» TASK TO CARRY OUT
A verbatim copy of every entry is required. Produce it now.

Object change listings
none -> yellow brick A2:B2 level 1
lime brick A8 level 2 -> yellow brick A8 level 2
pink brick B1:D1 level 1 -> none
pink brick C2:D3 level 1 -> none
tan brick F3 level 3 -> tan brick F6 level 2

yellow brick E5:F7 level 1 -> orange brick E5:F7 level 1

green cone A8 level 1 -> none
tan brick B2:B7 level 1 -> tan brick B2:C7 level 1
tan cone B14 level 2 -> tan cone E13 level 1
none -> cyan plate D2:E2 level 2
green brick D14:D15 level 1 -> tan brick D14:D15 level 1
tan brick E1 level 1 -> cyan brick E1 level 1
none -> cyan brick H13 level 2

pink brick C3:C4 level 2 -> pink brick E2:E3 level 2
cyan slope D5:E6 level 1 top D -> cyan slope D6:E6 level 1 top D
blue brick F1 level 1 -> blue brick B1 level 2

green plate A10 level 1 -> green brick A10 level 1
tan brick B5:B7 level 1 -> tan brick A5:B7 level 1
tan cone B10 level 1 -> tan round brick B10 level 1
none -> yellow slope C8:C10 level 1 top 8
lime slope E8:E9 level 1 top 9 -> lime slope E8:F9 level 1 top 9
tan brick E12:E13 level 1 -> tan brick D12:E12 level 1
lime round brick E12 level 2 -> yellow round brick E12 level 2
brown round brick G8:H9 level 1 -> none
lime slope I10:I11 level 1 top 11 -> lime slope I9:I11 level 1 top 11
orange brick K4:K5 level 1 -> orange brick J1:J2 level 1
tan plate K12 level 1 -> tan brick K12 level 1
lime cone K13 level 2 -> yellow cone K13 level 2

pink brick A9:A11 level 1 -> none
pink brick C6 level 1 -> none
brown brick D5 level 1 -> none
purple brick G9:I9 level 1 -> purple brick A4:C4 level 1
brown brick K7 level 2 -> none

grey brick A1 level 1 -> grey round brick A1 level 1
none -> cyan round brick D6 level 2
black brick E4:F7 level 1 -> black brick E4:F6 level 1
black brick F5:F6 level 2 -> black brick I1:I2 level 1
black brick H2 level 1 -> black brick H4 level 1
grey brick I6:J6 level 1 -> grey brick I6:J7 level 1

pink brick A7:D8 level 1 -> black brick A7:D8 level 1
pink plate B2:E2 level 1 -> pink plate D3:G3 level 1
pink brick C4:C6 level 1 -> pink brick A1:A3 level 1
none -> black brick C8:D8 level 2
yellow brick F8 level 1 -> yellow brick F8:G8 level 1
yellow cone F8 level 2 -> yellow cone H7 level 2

» ANSWER BELOW
none -> yellow brick A2:B2 level 1
lime brick A8 level 2 -> yellow brick A8 level 2
pink brick B1:D1 level 1 -> none
pink brick C2:D3 level 1 -> none
tan brick F3 level 3 -> tan brick F6 level 2

yellow brick E5:F7 level 1 -> orange brick E5:F7 level 1

green cone A8 level 1 -> none
tan brick B2:B7 level 1 -> tan brick B2:C7 level 1
tan cone B14 level 2 -> tan cone E13 level 1
none -> cyan plate D2:E2 level 2
green brick D14:D15 level 1 -> tan brick D14:D15 level 1
tan brick E1 level 1 -> cyan brick E1 level 1
none -> cyan brick H13 level 2

pink brick C3:C4 level 2 -> pink brick E2:E3 level 2
cyan slope D5:E6 level 1 top D -> cyan slope D6:E6 level 1 top D
blue brick F1 level 1 -> blue brick B1 level 2

green plate A10 level 1 -> green brick A10 level 1
tan brick B5:B7 level 1 -> tan brick A5:B7 level 1
tan cone B10 level 1 -> tan round brick B10 level 1
none -> yellow slope C8:C10 level 1 top 8
lime slope E8:E9 level 1 top 9 -> lime slope E8:F9 level 1 top 9
tan brick E12:E13 level 1 -> tan brick D12:E12 level 1
lime round brick E12 level 2 -> yellow round brick E12 level 2
brown round brick G8:H9 level 1 -> none
lime slope I10:I11 level 1 top 11 -> lime slope I9:I11 level 1 top 11
orange brick K4:K5 level 1 -> orange brick J1:J2 level 1
tan plate K12 level 1 -> tan brick K12 level 1
lime cone K13 level 2 -> yellow cone K13 level 2

pink brick A9:A11 level 1 -> none
pink brick C6 level 1 -> none
brown brick D5 level 1 -> none
purple brick G9:I9 level 1 -> purple brick A4:C4 level 1
brown brick K7 level 2 -> none

grey brick A1 level 1 -> grey round brick A1 level 1
none -> cyan round brick D6 level 2
black brick E4:F7 level 1 -> black brick E4:F6 level 1
black brick F5:F6 level 2 -> black brick I1:I2 level 1
black brick H2 level 1 -> black brick H4 level 1
grey brick I6:J6 level 1 -> grey brick I6:J7 level 1

pink brick A7:D8 level 1 -> black brick A7:D8 level 1
pink plate B2:E2 level 1 -> pink plate D3:G3 level 1
pink brick C4:C6 level 1 -> pink brick A1:A3 level 1
none -> black brick C8:D8 level 2
yellow brick F8 level 1 -> yellow brick F8:G8 level 1
yellow cone F8 level 2 -> yellow cone H7 level 2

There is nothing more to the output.